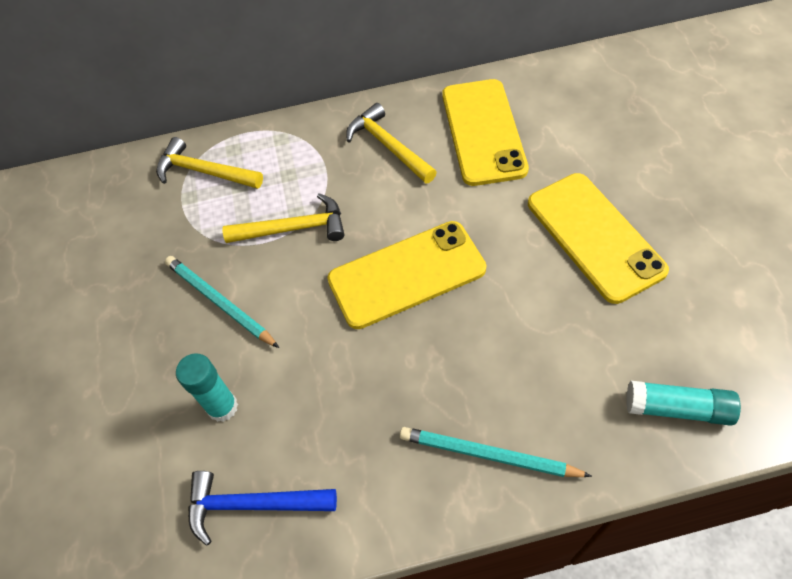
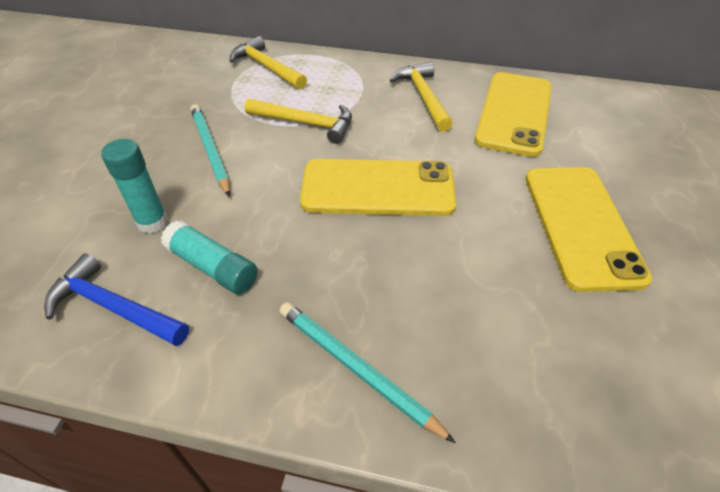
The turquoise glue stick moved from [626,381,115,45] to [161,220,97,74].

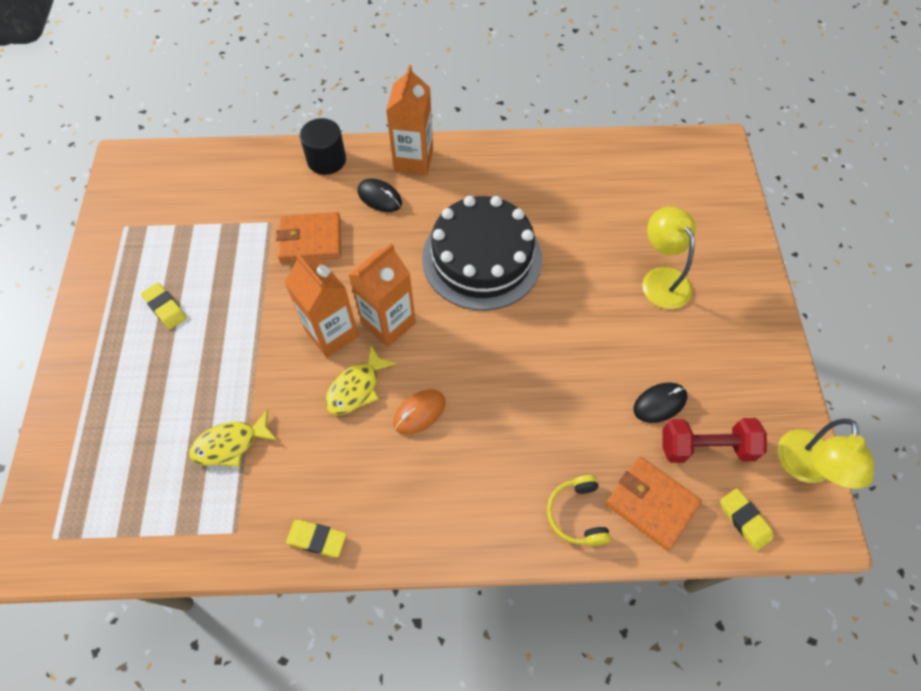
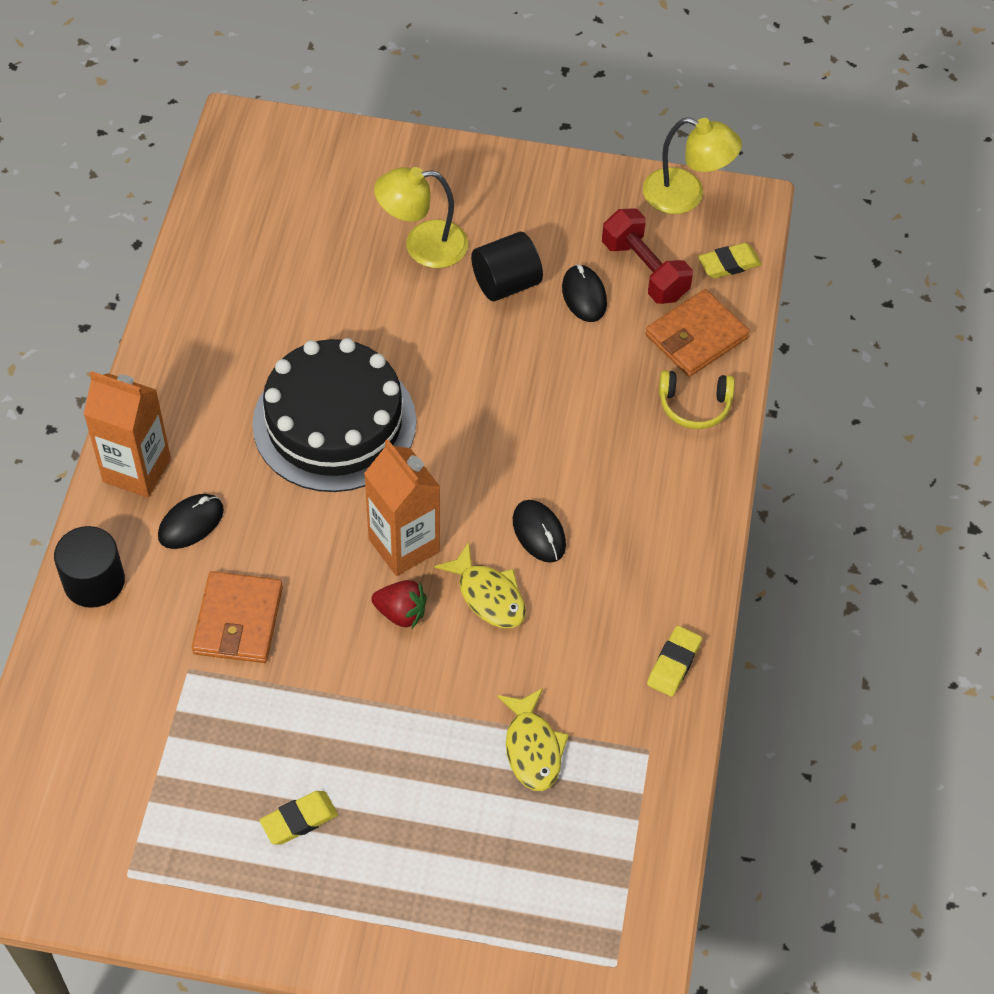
The orange carton at [284,253,75,105] was replaced by the red strawberry at [371,580,56,48].
The black cylinder at [471,232,72,69] appeared.
The orange mouse at [393,389,53,46] became the black mouse at [513,500,53,63].
The red dumbbell at [662,418,105,45] turned 45 degrees counterclockwise.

WHAT THE TASK ASKS: Make an exact copy of the listing above. Its pictures are not needed.

RESULT FOR THIS EXERCISE:
The turquoise glue stick moved from [626,381,115,45] to [161,220,97,74].

The orange carton at [284,253,75,105] was replaced by the red strawberry at [371,580,56,48].
The black cylinder at [471,232,72,69] appeared.
The orange mouse at [393,389,53,46] became the black mouse at [513,500,53,63].
The red dumbbell at [662,418,105,45] turned 45 degrees counterclockwise.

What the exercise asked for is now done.